━━ Auszug der Datensätze

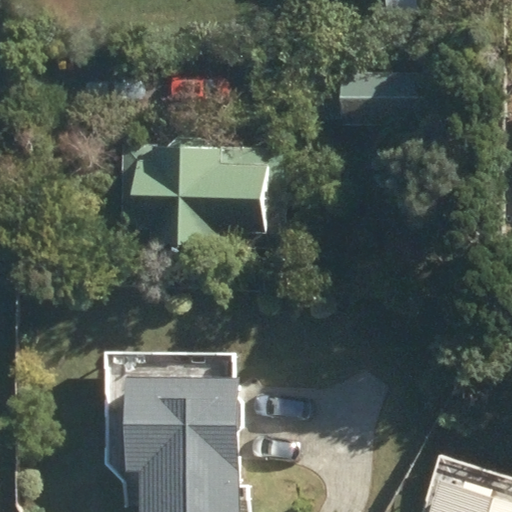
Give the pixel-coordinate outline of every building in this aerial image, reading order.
[(340,126),(426,127),(426,121),(446,120),(447,79),(427,78),(427,74),(341,72),(341,77),(314,78),(313,119),(340,120),(340,126)] [(227,140),(237,148),(250,148),(258,138),(257,124),(248,117),(235,117),(226,127),(227,140)] [(170,241),(170,249),(288,248),(287,148),(223,149),(223,135),(173,136),(173,142),(124,142),(125,241),(170,241)] [(143,511),(249,511),(250,487),(236,486),(238,430),(245,430),(245,401),(235,401),(235,375),(125,372),(122,468),(144,469),(143,511)] [(511,511),(511,501),(443,481),(433,511),(511,511)]
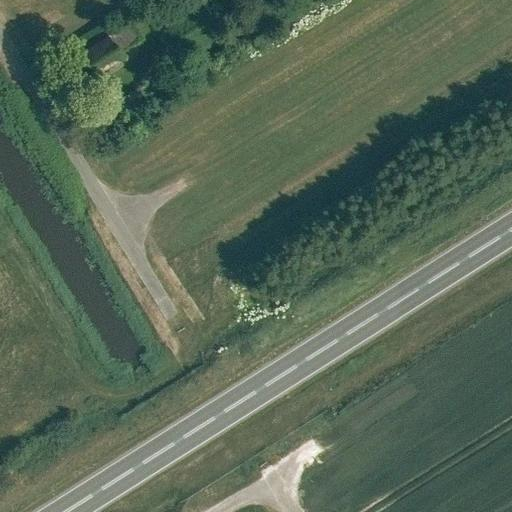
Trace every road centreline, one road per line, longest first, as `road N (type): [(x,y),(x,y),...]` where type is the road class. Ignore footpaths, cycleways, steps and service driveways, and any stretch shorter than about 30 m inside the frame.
road 1 (trunk): [(63,511),(511,228)]
road 2 (unclassified): [(169,317),(0,39)]
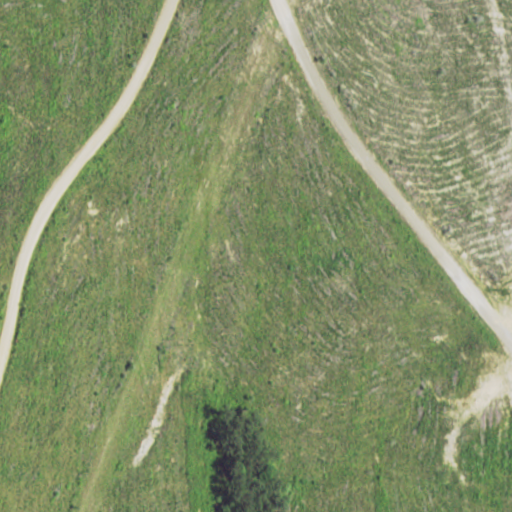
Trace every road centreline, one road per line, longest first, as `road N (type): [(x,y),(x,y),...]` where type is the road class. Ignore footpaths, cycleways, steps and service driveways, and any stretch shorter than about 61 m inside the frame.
road 1 (residential): [(511,387),(327,137),(272,0)]
road 2 (residential): [(178,0),(162,82),(53,212),(0,407)]
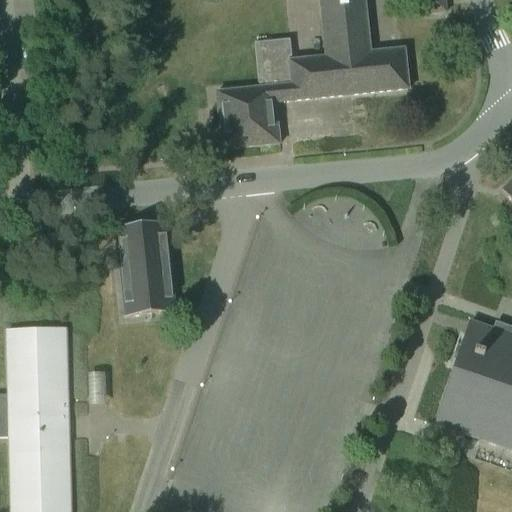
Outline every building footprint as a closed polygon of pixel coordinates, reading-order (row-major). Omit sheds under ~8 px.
[(221,153),(237,151),(279,147),(275,106),(408,92),(404,52),(369,56),(366,26),(363,0),(318,0),(325,60),(290,64),(289,60),(291,60),(289,42),(254,46),(258,87),(260,87),(260,91),(215,95),(221,153)] [(425,0),(427,17),(445,15),(443,0),(425,0)] [(511,183),(501,194),(511,205),(511,183)] [(165,226),(151,227),(114,231),(124,320),(174,315),(165,226)] [(511,336),(494,330),(495,327),(494,327),(492,333),(470,326),(471,325),(469,324),(434,427),(435,427),(437,428),(511,453),(511,336)] [(68,511),(66,438),(63,438),(62,423),(66,423),(64,334),(65,334),(65,333),(5,334),(5,335),(7,335),(8,398),(0,397),(0,440),(9,440),(11,511),(68,511)]
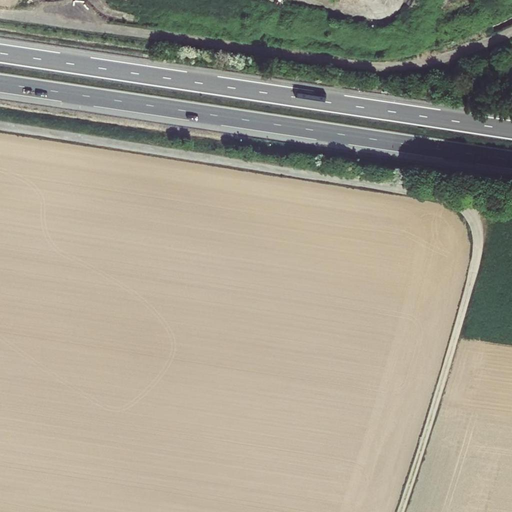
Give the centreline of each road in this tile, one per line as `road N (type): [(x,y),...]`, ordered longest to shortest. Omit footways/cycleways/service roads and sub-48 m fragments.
road 1 (track): [(0,125),(431,193),(466,208),(477,226),(477,253),(400,511)]
road 2 (track): [(511,32),(428,63),(387,66),(0,14)]
road 3 (motorway): [(511,130),(0,53)]
road 4 (motorway): [(0,83),(511,160)]
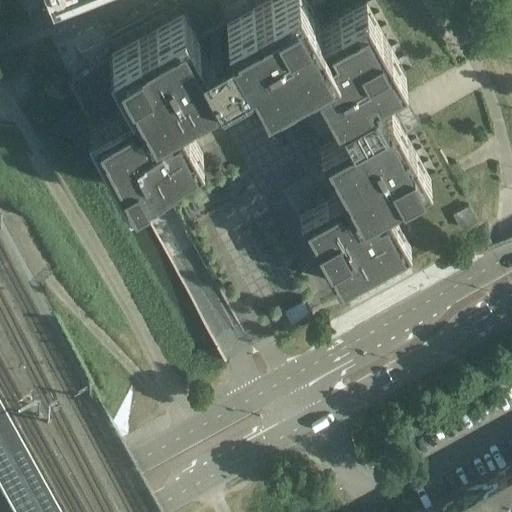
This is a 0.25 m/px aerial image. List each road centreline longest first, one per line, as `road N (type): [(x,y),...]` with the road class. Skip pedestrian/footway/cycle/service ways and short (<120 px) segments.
road 1 (secondary): [(511,257),(38,511)]
road 2 (secondary): [(146,511),(511,311)]
road 3 (track): [(179,399),(0,92)]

━━━━

Schreiben Sie die Zeilen, die von der Zeile mit „This is a 0.25“ bis zum Ende der Datensätze reichen, unverändert ab, beide Enden eingeschlossen.

__Lösung__:
This is a 0.25 m/px aerial image. List each road centreline longest first, one per line, as `road N (type): [(x,y),...]` with the road class. Skip pedestrian/footway/cycle/service ways and short (<120 px) segments.
road 1 (secondary): [(511,257),(38,511)]
road 2 (secondary): [(146,511),(511,311)]
road 3 (track): [(179,399),(0,92)]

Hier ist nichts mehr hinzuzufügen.